TRY IT: If the records below hold pictures, omit them, and print exactly the lines from the first line through the line containing "brown ball [798,309,840,350]", inclusive.

---- PROVIDED MATERIAL

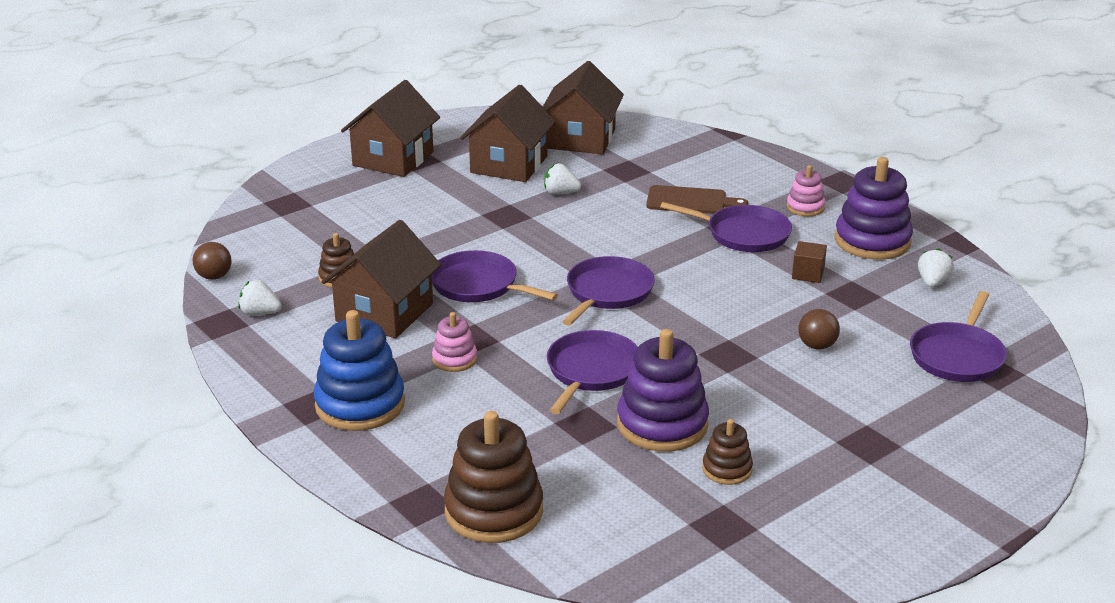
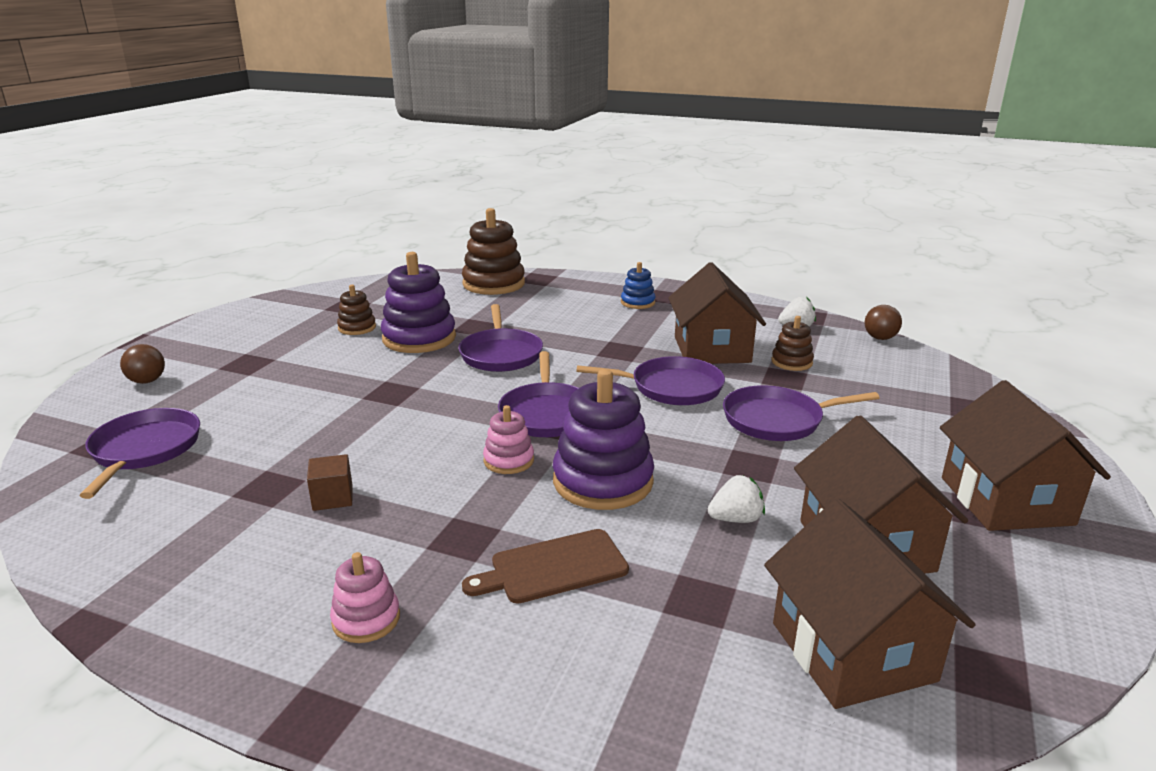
camera: 150 degrees right, 5 degrees down
blue stacking toy [314,310,405,431] -> blue stacking toy [621,262,656,309], size x0.52
pink stacking toy [432,312,477,372] -> pink stacking toy moved to [483,405,534,474]
purple pan [660,202,792,252] -> purple pan moved to [723,385,880,441]
brown ball [798,309,840,350] -> brown ball moved to [120,344,165,384]
purple stacking toy [835,157,913,260] -> purple stacking toy moved to [553,369,654,510]
white strawberry [918,248,954,287] -> none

--------

SOLUTION TO THIS EXERCISE:
camera: 150 degrees right, 5 degrees down
blue stacking toy [314,310,405,431] -> blue stacking toy [621,262,656,309], size x0.52
pink stacking toy [432,312,477,372] -> pink stacking toy moved to [483,405,534,474]
purple pan [660,202,792,252] -> purple pan moved to [723,385,880,441]
brown ball [798,309,840,350] -> brown ball moved to [120,344,165,384]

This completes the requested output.